Object matching data:
***

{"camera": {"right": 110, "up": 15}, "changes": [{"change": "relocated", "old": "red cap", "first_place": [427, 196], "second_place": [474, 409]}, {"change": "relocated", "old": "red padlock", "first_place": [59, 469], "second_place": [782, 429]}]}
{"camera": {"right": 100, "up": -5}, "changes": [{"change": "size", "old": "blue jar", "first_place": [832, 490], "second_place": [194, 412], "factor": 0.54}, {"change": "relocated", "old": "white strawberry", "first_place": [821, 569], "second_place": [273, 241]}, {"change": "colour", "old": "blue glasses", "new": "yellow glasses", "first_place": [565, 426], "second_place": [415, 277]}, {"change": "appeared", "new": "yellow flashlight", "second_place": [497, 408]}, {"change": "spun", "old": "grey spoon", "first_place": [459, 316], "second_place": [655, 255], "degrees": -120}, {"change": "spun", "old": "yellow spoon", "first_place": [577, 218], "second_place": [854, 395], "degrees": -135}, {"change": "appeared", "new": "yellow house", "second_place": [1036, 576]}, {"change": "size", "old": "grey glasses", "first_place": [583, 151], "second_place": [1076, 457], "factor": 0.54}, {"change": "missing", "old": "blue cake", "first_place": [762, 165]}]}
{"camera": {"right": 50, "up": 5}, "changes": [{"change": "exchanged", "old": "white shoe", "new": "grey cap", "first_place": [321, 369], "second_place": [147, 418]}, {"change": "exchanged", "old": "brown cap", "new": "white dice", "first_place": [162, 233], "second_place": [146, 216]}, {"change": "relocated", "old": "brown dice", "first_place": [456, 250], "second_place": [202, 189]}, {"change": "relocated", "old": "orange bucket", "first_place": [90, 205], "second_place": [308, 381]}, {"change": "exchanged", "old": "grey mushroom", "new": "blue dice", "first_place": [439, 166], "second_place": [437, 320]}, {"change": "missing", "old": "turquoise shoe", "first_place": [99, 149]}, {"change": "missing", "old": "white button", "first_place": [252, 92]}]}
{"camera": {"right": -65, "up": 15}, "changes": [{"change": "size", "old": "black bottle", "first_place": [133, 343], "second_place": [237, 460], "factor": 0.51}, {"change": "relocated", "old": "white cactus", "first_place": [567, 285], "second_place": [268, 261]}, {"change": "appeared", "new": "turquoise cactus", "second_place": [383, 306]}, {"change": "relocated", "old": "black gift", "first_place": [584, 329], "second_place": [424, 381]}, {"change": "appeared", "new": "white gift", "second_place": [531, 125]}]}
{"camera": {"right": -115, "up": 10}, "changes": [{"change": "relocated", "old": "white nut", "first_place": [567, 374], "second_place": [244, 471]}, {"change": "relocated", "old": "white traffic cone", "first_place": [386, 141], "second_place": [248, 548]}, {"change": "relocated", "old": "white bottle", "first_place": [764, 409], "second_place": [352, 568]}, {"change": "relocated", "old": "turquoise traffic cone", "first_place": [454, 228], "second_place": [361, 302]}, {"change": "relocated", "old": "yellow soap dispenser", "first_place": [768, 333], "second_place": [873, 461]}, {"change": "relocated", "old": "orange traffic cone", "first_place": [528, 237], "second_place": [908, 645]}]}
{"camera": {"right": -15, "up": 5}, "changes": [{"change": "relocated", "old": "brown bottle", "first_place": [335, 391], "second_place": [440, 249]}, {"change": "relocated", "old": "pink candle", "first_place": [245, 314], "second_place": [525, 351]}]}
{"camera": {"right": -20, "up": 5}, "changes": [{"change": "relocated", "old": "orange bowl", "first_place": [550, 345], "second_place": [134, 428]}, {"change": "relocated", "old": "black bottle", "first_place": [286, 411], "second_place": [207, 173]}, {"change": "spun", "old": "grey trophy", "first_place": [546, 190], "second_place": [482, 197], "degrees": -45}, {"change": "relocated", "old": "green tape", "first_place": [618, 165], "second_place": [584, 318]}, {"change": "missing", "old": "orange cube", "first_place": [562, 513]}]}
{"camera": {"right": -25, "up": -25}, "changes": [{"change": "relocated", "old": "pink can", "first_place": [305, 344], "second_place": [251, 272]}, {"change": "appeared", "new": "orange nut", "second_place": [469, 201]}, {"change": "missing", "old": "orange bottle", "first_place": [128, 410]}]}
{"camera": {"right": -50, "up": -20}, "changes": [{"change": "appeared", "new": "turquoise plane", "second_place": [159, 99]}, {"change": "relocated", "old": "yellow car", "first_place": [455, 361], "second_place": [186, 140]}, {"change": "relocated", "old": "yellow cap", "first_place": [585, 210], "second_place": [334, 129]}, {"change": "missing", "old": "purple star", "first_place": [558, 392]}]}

***

| What to do |
Go through the data and retype all of it exactly.

| Result for this task |
{"camera": {"right": 110, "up": 15}, "changes": [{"change": "relocated", "old": "red cap", "first_place": [427, 196], "second_place": [474, 409]}, {"change": "relocated", "old": "red padlock", "first_place": [59, 469], "second_place": [782, 429]}]}
{"camera": {"right": 100, "up": -5}, "changes": [{"change": "size", "old": "blue jar", "first_place": [832, 490], "second_place": [194, 412], "factor": 0.54}, {"change": "relocated", "old": "white strawberry", "first_place": [821, 569], "second_place": [273, 241]}, {"change": "colour", "old": "blue glasses", "new": "yellow glasses", "first_place": [565, 426], "second_place": [415, 277]}, {"change": "appeared", "new": "yellow flashlight", "second_place": [497, 408]}, {"change": "spun", "old": "grey spoon", "first_place": [459, 316], "second_place": [655, 255], "degrees": -120}, {"change": "spun", "old": "yellow spoon", "first_place": [577, 218], "second_place": [854, 395], "degrees": -135}, {"change": "appeared", "new": "yellow house", "second_place": [1036, 576]}, {"change": "size", "old": "grey glasses", "first_place": [583, 151], "second_place": [1076, 457], "factor": 0.54}, {"change": "missing", "old": "blue cake", "first_place": [762, 165]}]}
{"camera": {"right": 50, "up": 5}, "changes": [{"change": "exchanged", "old": "white shoe", "new": "grey cap", "first_place": [321, 369], "second_place": [147, 418]}, {"change": "exchanged", "old": "brown cap", "new": "white dice", "first_place": [162, 233], "second_place": [146, 216]}, {"change": "relocated", "old": "brown dice", "first_place": [456, 250], "second_place": [202, 189]}, {"change": "relocated", "old": "orange bucket", "first_place": [90, 205], "second_place": [308, 381]}, {"change": "exchanged", "old": "grey mushroom", "new": "blue dice", "first_place": [439, 166], "second_place": [437, 320]}, {"change": "missing", "old": "turquoise shoe", "first_place": [99, 149]}, {"change": "missing", "old": "white button", "first_place": [252, 92]}]}
{"camera": {"right": -65, "up": 15}, "changes": [{"change": "size", "old": "black bottle", "first_place": [133, 343], "second_place": [237, 460], "factor": 0.51}, {"change": "relocated", "old": "white cactus", "first_place": [567, 285], "second_place": [268, 261]}, {"change": "appeared", "new": "turquoise cactus", "second_place": [383, 306]}, {"change": "relocated", "old": "black gift", "first_place": [584, 329], "second_place": [424, 381]}, {"change": "appeared", "new": "white gift", "second_place": [531, 125]}]}
{"camera": {"right": -115, "up": 10}, "changes": [{"change": "relocated", "old": "white nut", "first_place": [567, 374], "second_place": [244, 471]}, {"change": "relocated", "old": "white traffic cone", "first_place": [386, 141], "second_place": [248, 548]}, {"change": "relocated", "old": "white bottle", "first_place": [764, 409], "second_place": [352, 568]}, {"change": "relocated", "old": "turquoise traffic cone", "first_place": [454, 228], "second_place": [361, 302]}, {"change": "relocated", "old": "yellow soap dispenser", "first_place": [768, 333], "second_place": [873, 461]}, {"change": "relocated", "old": "orange traffic cone", "first_place": [528, 237], "second_place": [908, 645]}]}
{"camera": {"right": -15, "up": 5}, "changes": [{"change": "relocated", "old": "brown bottle", "first_place": [335, 391], "second_place": [440, 249]}, {"change": "relocated", "old": "pink candle", "first_place": [245, 314], "second_place": [525, 351]}]}
{"camera": {"right": -20, "up": 5}, "changes": [{"change": "relocated", "old": "orange bowl", "first_place": [550, 345], "second_place": [134, 428]}, {"change": "relocated", "old": "black bottle", "first_place": [286, 411], "second_place": [207, 173]}, {"change": "spun", "old": "grey trophy", "first_place": [546, 190], "second_place": [482, 197], "degrees": -45}, {"change": "relocated", "old": "green tape", "first_place": [618, 165], "second_place": [584, 318]}, {"change": "missing", "old": "orange cube", "first_place": [562, 513]}]}
{"camera": {"right": -25, "up": -25}, "changes": [{"change": "relocated", "old": "pink can", "first_place": [305, 344], "second_place": [251, 272]}, {"change": "appeared", "new": "orange nut", "second_place": [469, 201]}, {"change": "missing", "old": "orange bottle", "first_place": [128, 410]}]}
{"camera": {"right": -50, "up": -20}, "changes": [{"change": "appeared", "new": "turquoise plane", "second_place": [159, 99]}, {"change": "relocated", "old": "yellow car", "first_place": [455, 361], "second_place": [186, 140]}, {"change": "relocated", "old": "yellow cap", "first_place": [585, 210], "second_place": [334, 129]}, {"change": "missing", "old": "purple star", "first_place": [558, 392]}]}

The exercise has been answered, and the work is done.